## WHAT IS REQUIRED:
Using the material below, return exactly the lines between the one holding "C5: none -> 680nF (+5V, SIG2)" and the one holding "R4: 820 (AMP2, FILT) -> 22k (AMP2, FILT)", inclusive, and no others.

## INFORMATION SHOWN:

========

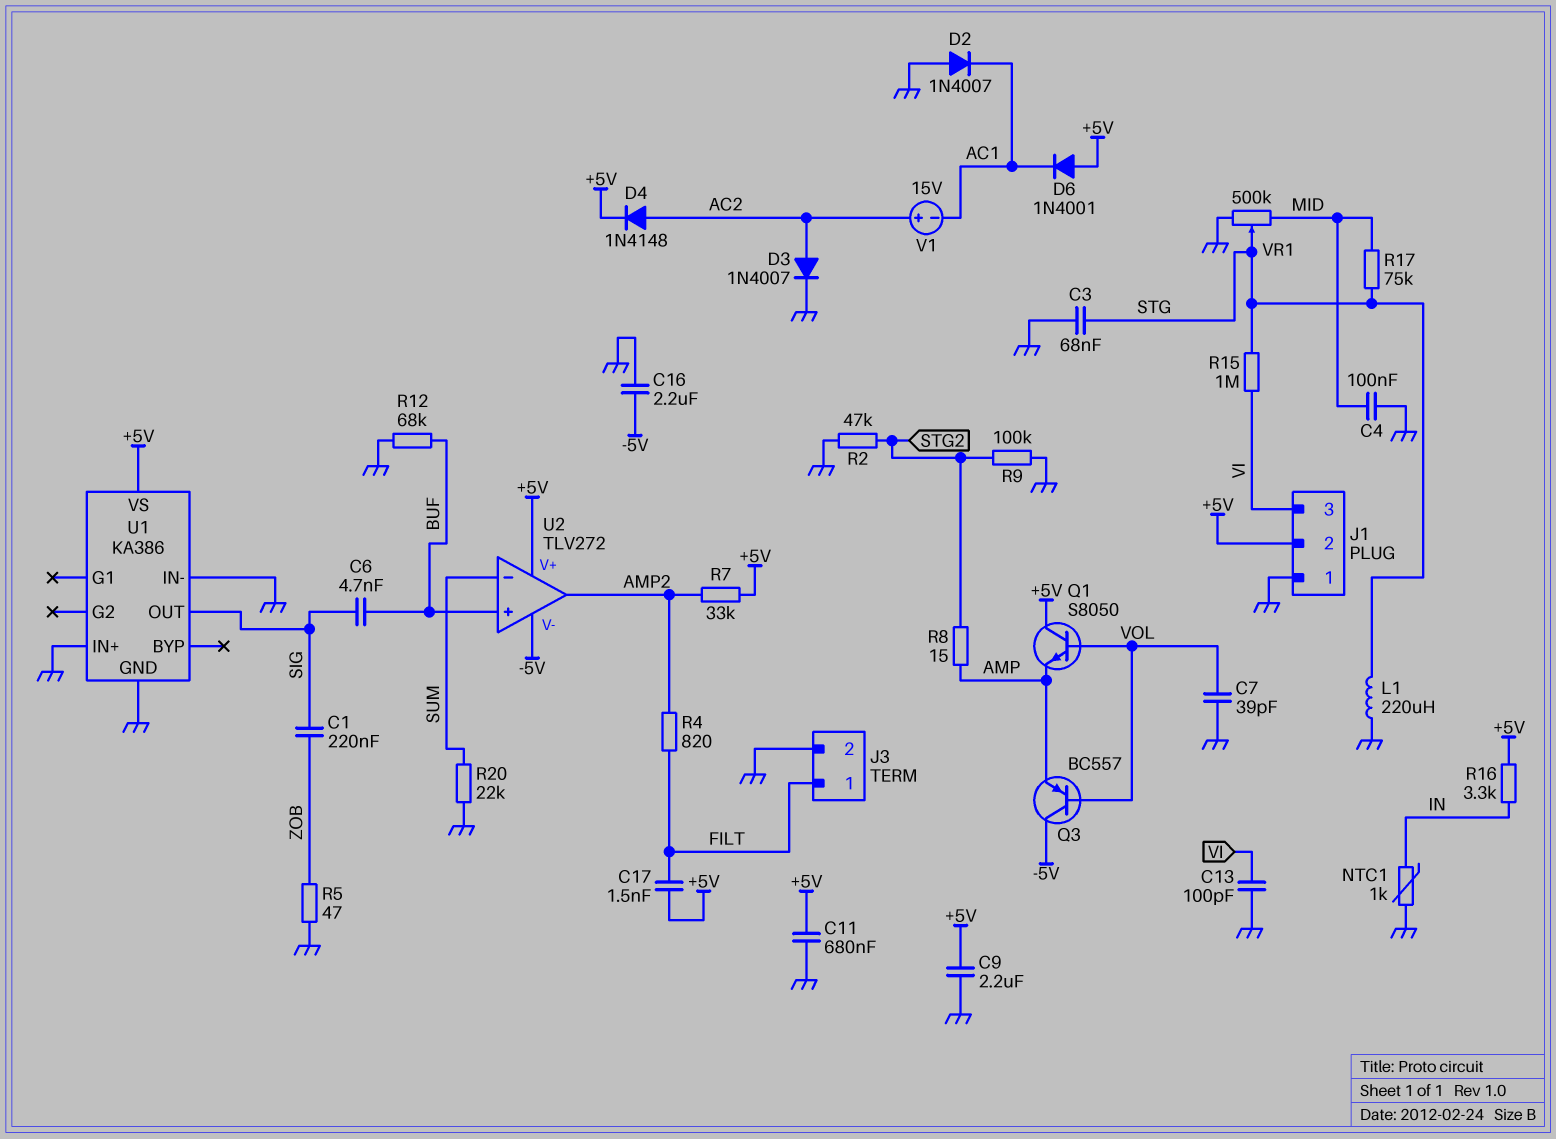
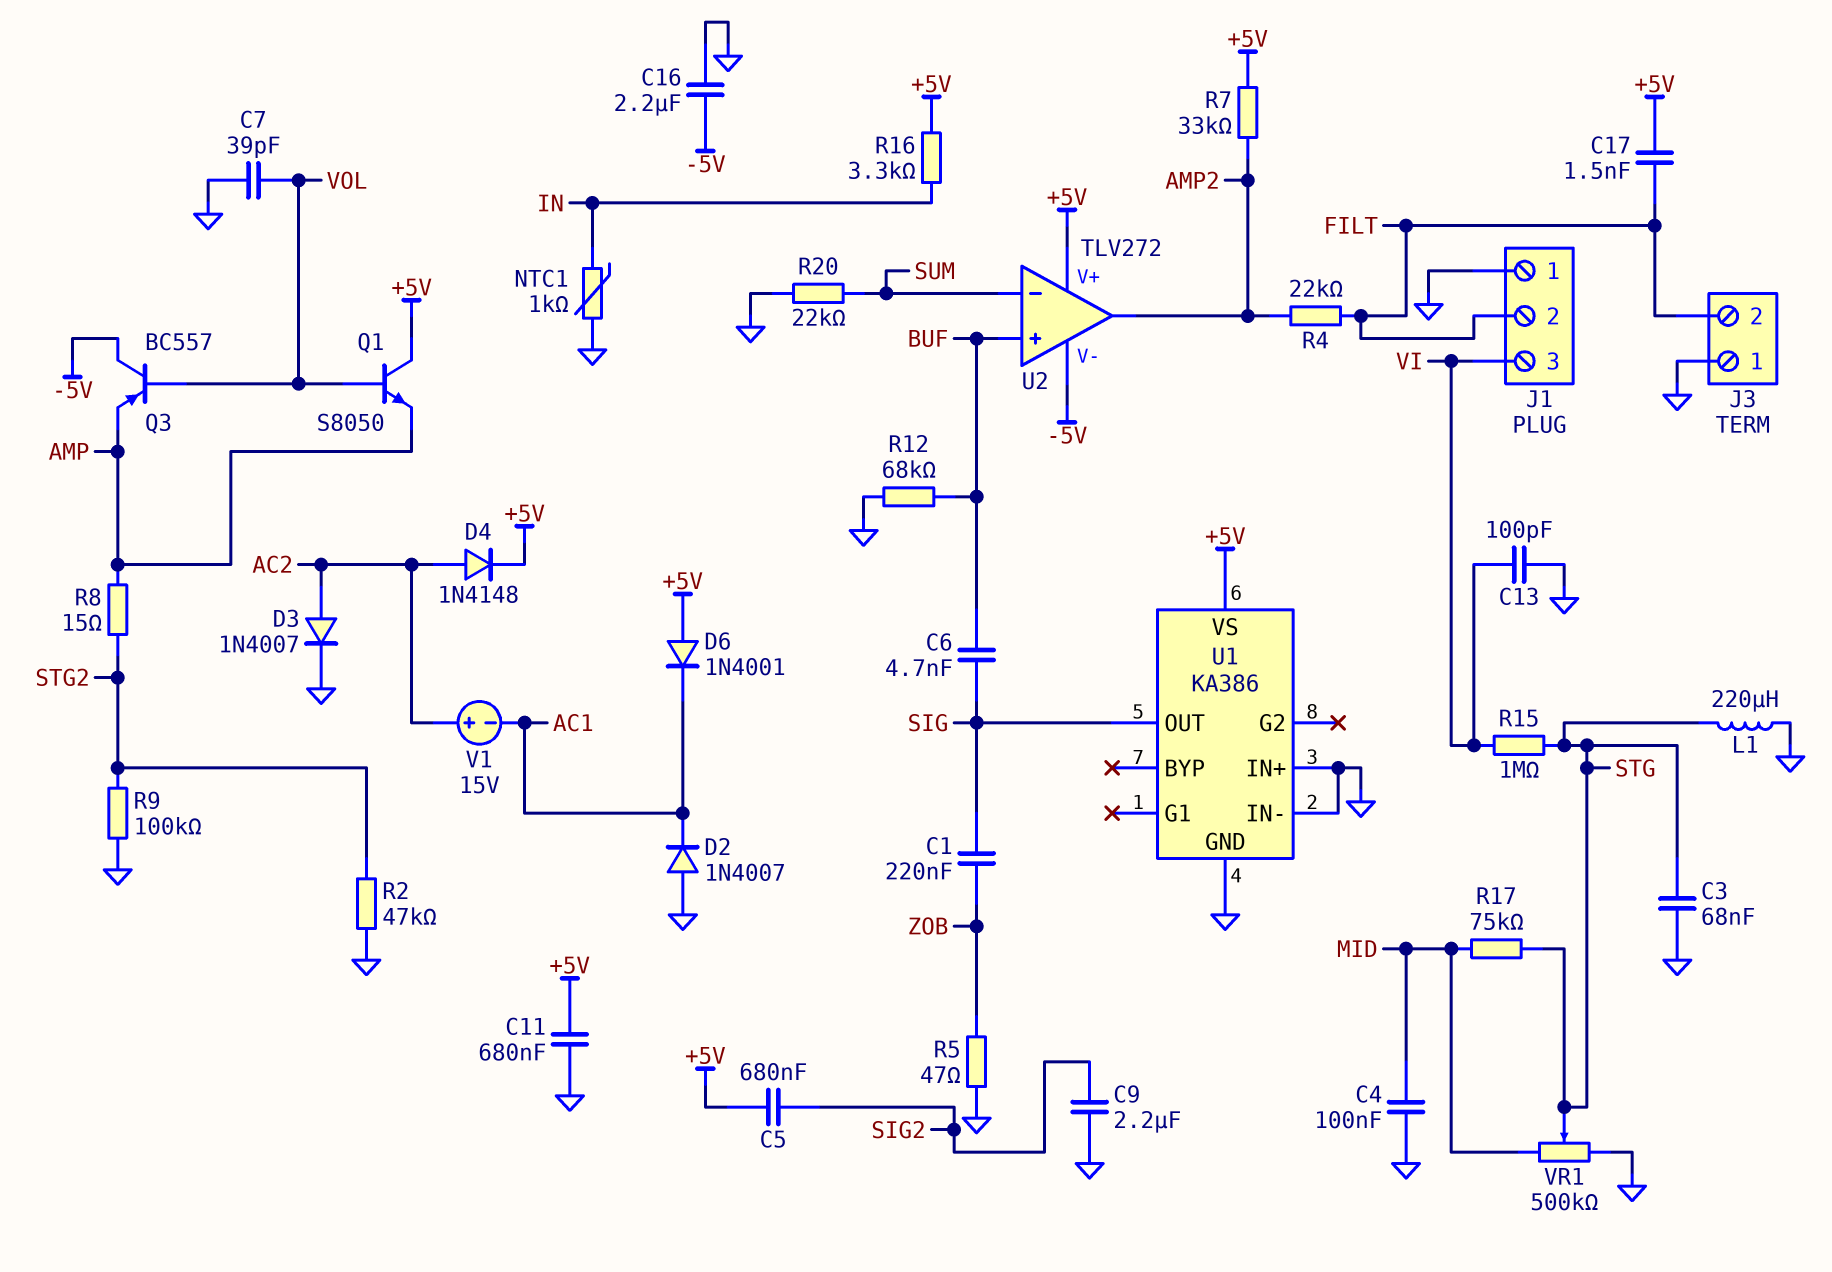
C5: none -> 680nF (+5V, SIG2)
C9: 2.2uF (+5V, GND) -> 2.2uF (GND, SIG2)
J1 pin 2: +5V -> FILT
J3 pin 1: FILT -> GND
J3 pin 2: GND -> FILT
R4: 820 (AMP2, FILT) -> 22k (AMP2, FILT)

========

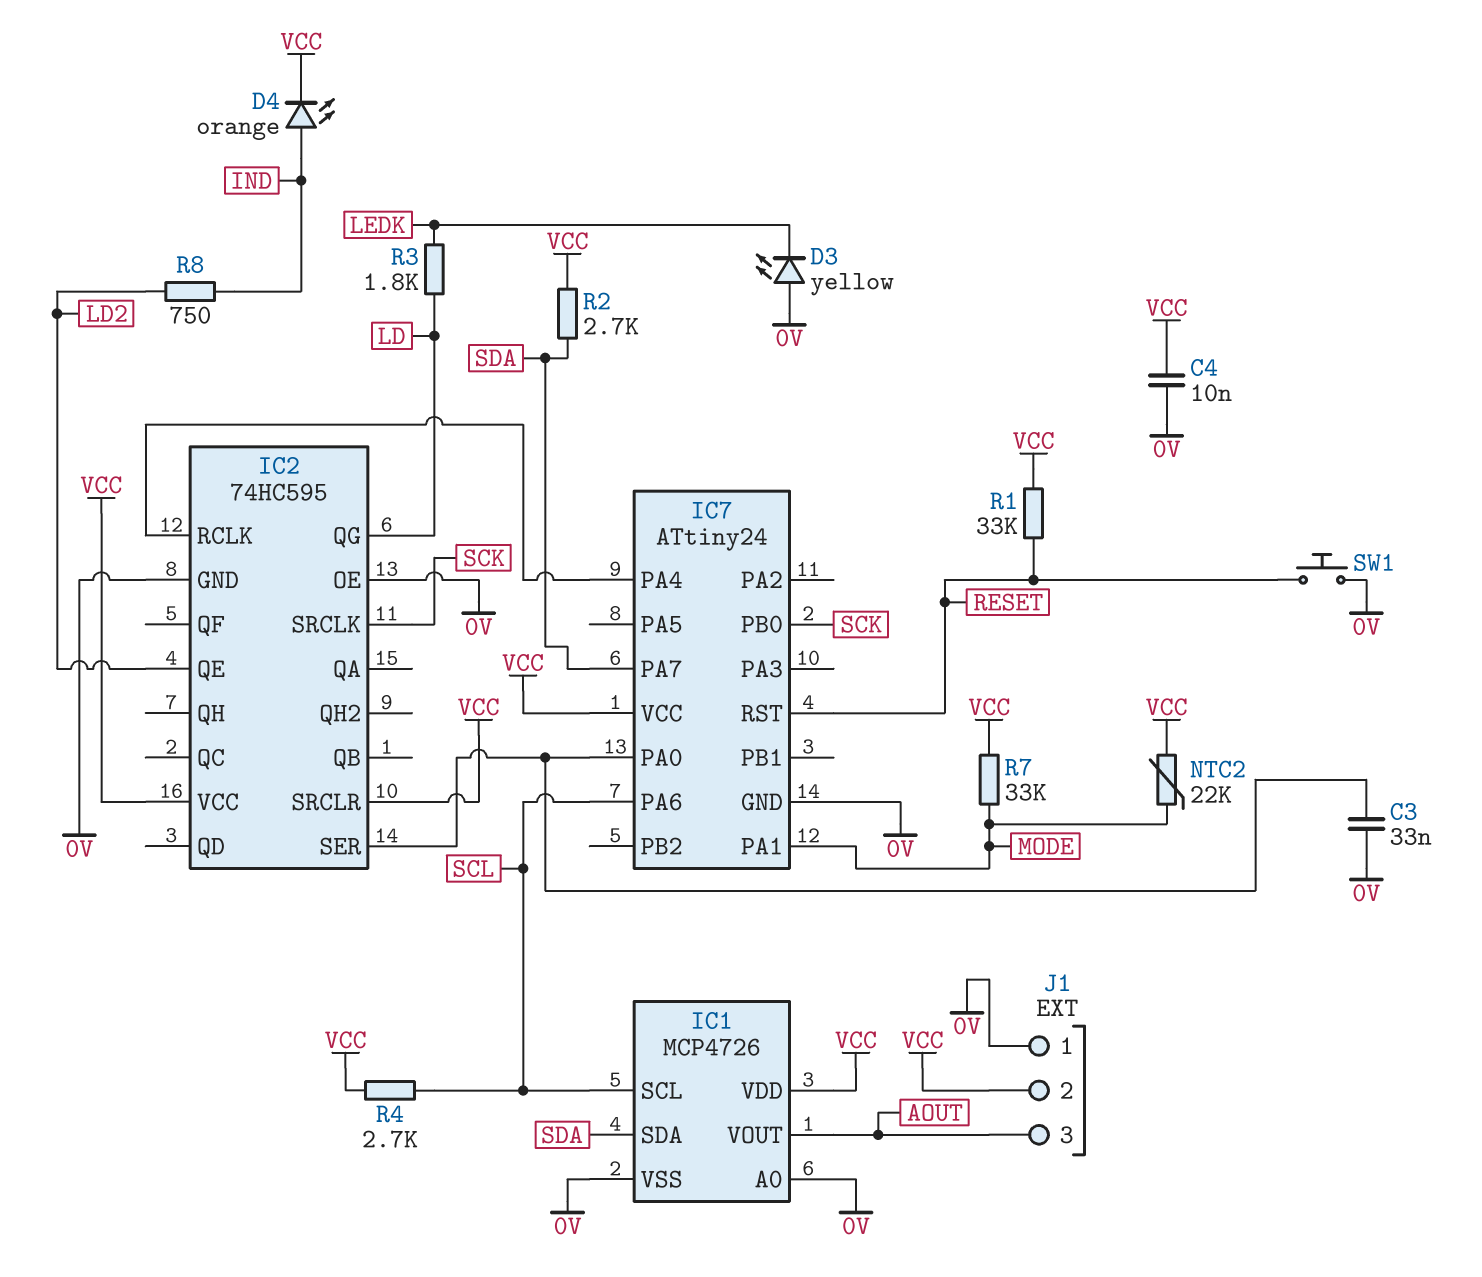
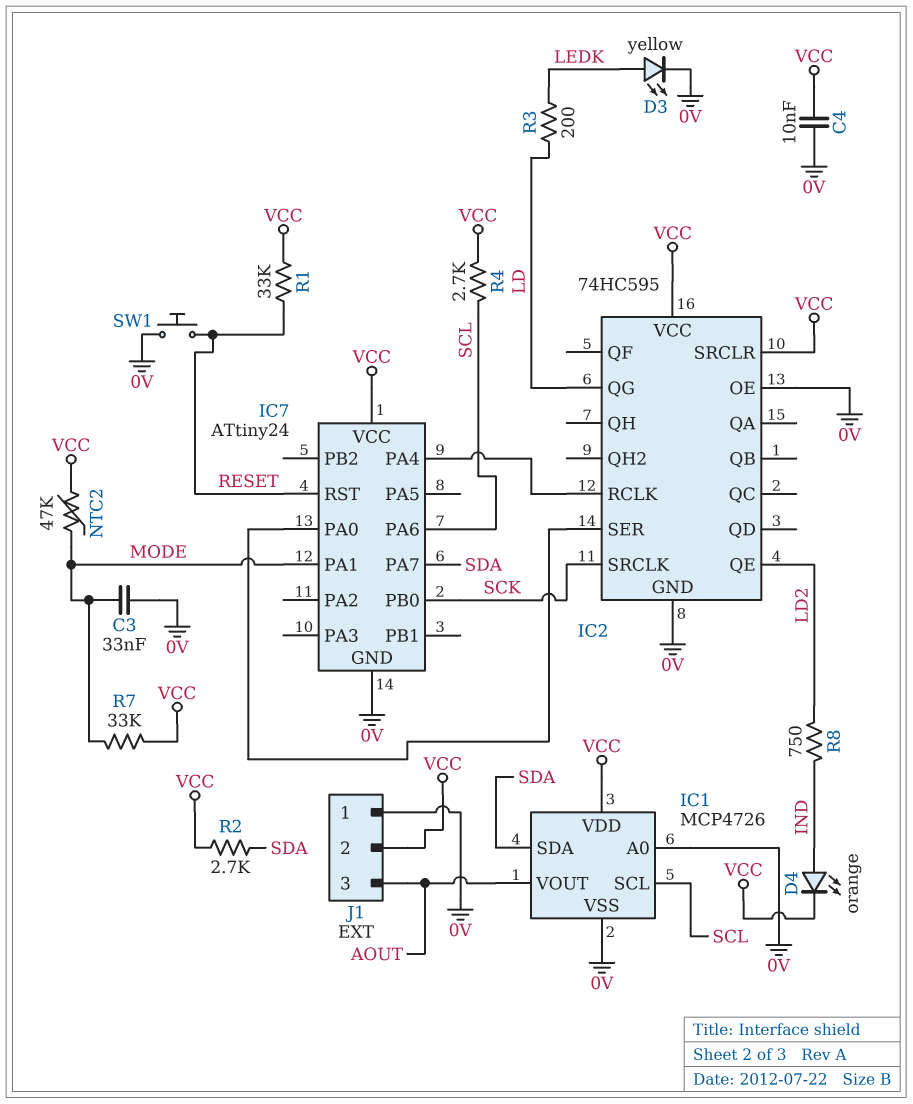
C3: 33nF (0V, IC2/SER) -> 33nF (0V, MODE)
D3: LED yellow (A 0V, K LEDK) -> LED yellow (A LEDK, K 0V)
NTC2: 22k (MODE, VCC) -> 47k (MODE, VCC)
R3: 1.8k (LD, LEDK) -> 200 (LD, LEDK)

========

## COMPLETED EXERCISE:
C5: none -> 680nF (+5V, SIG2)
C9: 2.2uF (+5V, GND) -> 2.2uF (GND, SIG2)
J1 pin 2: +5V -> FILT
J3 pin 1: FILT -> GND
J3 pin 2: GND -> FILT
R4: 820 (AMP2, FILT) -> 22k (AMP2, FILT)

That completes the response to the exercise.